§ PROVIDED RECORDS:
- Opening Delimiter -
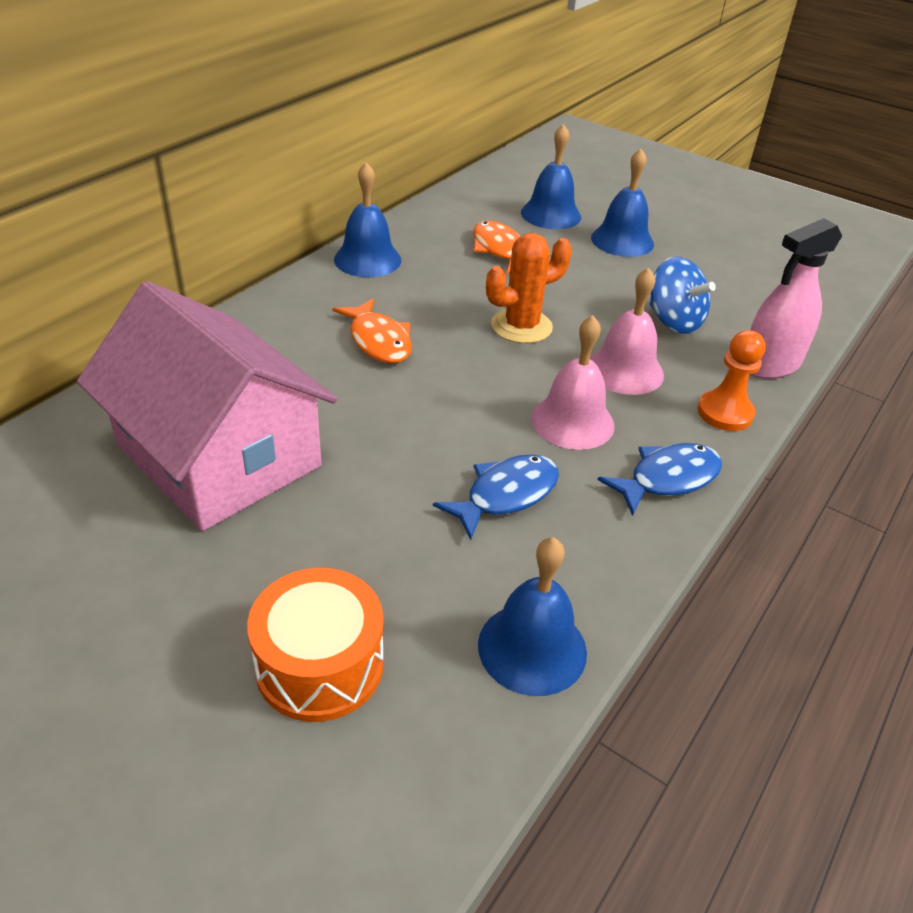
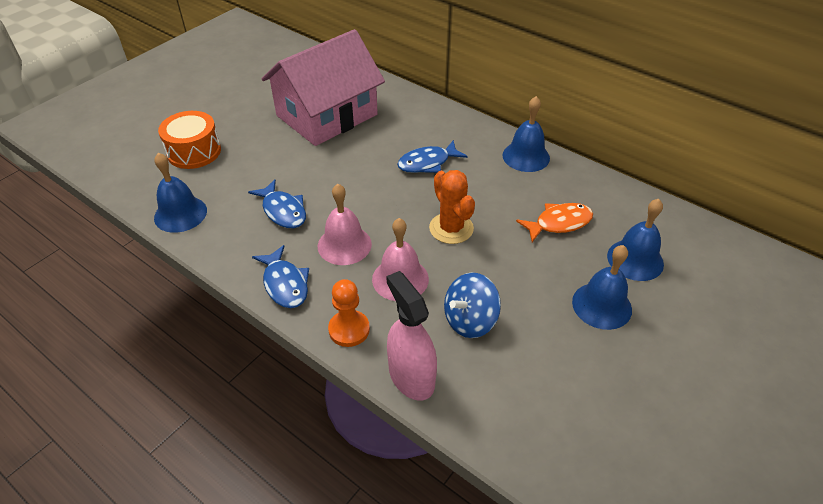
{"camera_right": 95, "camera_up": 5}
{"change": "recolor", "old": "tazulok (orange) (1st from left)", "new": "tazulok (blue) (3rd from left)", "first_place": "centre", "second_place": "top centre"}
- Closing Delimiter -
- Opening Delimiter -
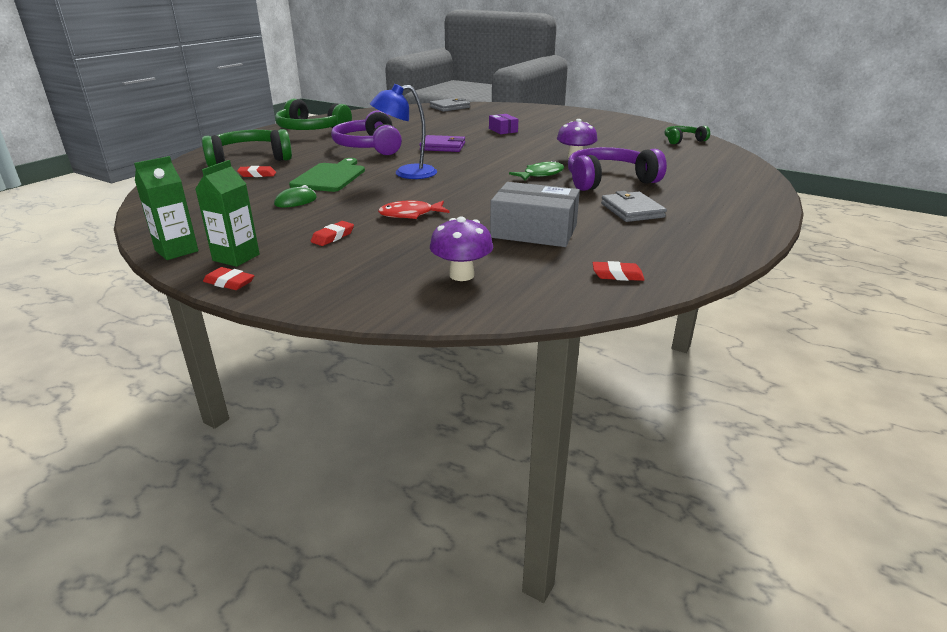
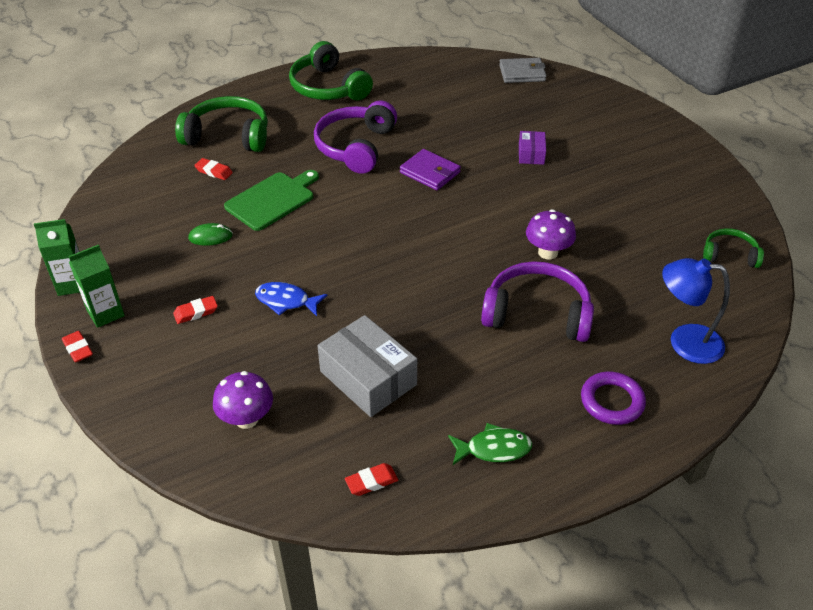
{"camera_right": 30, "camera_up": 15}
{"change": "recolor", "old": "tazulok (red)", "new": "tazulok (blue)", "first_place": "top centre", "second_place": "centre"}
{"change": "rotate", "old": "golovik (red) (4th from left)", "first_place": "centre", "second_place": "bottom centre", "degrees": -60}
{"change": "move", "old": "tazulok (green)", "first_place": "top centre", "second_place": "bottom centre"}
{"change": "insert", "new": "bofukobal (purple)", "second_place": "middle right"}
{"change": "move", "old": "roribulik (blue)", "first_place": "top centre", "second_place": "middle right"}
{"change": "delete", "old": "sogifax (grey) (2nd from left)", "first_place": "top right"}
- Closing Delimiter -
§ REQUIRED ACTION: From the records above, copy only the lines starting with the line that holds "(red) (4th from" and going on through the line that holds "(grey) (2nd from", exactly as written.

§ RESPONSE FOR THIS EXERCISE:
{"change": "rotate", "old": "golovik (red) (4th from left)", "first_place": "centre", "second_place": "bottom centre", "degrees": -60}
{"change": "move", "old": "tazulok (green)", "first_place": "top centre", "second_place": "bottom centre"}
{"change": "insert", "new": "bofukobal (purple)", "second_place": "middle right"}
{"change": "move", "old": "roribulik (blue)", "first_place": "top centre", "second_place": "middle right"}
{"change": "delete", "old": "sogifax (grey) (2nd from left)", "first_place": "top right"}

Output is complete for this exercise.